#### [Task goal]
The result should be every line in the data below that carries the string "orange".
Top of Source records
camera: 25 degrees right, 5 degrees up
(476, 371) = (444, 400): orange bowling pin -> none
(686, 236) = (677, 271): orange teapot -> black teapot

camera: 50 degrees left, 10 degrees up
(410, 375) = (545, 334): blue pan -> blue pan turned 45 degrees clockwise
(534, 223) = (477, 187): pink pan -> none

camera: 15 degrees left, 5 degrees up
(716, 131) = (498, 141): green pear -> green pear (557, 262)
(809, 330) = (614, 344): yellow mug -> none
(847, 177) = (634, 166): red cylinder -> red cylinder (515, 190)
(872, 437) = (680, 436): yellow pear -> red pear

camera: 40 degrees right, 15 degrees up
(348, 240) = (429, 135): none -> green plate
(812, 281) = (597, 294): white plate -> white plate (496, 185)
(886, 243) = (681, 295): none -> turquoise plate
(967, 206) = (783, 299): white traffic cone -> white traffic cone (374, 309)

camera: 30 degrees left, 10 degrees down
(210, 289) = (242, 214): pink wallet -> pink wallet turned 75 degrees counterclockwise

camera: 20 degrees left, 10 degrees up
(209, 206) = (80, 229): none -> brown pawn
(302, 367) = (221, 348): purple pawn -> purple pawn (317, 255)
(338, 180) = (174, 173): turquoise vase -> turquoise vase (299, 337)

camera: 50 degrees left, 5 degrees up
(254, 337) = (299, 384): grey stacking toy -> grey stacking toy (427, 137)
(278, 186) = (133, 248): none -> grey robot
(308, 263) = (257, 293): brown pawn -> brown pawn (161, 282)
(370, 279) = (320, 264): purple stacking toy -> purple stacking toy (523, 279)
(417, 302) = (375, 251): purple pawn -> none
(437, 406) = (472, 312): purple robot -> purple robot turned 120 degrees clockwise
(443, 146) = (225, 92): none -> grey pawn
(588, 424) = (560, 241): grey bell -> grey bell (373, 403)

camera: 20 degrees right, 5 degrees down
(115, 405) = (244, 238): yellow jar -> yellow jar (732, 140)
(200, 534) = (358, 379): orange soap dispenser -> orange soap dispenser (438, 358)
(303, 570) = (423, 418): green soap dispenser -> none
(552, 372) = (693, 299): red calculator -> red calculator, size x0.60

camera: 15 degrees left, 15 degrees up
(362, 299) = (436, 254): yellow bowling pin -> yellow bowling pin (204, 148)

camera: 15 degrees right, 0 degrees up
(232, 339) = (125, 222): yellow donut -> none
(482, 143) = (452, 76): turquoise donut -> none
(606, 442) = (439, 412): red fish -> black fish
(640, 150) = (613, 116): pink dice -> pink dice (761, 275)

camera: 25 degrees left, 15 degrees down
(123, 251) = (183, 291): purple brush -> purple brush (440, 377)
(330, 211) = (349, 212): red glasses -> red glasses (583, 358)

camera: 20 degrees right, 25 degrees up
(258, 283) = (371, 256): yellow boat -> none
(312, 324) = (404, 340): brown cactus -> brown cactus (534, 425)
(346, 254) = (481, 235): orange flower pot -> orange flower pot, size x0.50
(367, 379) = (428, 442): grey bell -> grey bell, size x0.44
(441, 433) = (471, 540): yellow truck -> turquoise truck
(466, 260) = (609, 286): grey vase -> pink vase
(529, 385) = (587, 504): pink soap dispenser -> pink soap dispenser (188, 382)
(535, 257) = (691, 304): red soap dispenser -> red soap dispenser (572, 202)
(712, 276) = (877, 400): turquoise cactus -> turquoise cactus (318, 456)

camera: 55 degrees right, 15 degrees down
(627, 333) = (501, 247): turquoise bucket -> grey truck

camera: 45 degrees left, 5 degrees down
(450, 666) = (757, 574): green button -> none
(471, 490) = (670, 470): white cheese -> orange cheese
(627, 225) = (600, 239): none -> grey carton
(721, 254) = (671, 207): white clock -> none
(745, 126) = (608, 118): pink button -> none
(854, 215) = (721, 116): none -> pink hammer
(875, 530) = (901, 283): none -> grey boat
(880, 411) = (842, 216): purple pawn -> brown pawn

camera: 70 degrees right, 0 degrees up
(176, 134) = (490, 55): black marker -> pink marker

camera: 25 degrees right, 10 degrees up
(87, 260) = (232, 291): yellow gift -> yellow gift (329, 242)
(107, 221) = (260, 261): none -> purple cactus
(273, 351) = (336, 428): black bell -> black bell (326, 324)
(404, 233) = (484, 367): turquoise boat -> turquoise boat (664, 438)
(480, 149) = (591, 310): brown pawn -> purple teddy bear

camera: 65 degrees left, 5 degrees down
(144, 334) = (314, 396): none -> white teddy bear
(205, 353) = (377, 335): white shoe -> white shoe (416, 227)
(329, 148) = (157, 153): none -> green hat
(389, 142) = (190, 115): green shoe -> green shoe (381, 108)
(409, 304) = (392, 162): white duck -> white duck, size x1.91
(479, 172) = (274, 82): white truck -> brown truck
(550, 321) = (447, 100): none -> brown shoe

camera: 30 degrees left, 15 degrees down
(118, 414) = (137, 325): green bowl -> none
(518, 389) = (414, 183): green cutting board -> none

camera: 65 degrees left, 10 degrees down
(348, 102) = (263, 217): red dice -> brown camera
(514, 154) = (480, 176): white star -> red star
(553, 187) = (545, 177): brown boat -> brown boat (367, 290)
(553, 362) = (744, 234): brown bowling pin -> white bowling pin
Bottom of Source records
#### [Response to the task]
(476, 371) = (444, 400): orange bowling pin -> none
(686, 236) = (677, 271): orange teapot -> black teapot
(200, 534) = (358, 379): orange soap dispenser -> orange soap dispenser (438, 358)
(346, 254) = (481, 235): orange flower pot -> orange flower pot, size x0.50
(471, 490) = (670, 470): white cheese -> orange cheese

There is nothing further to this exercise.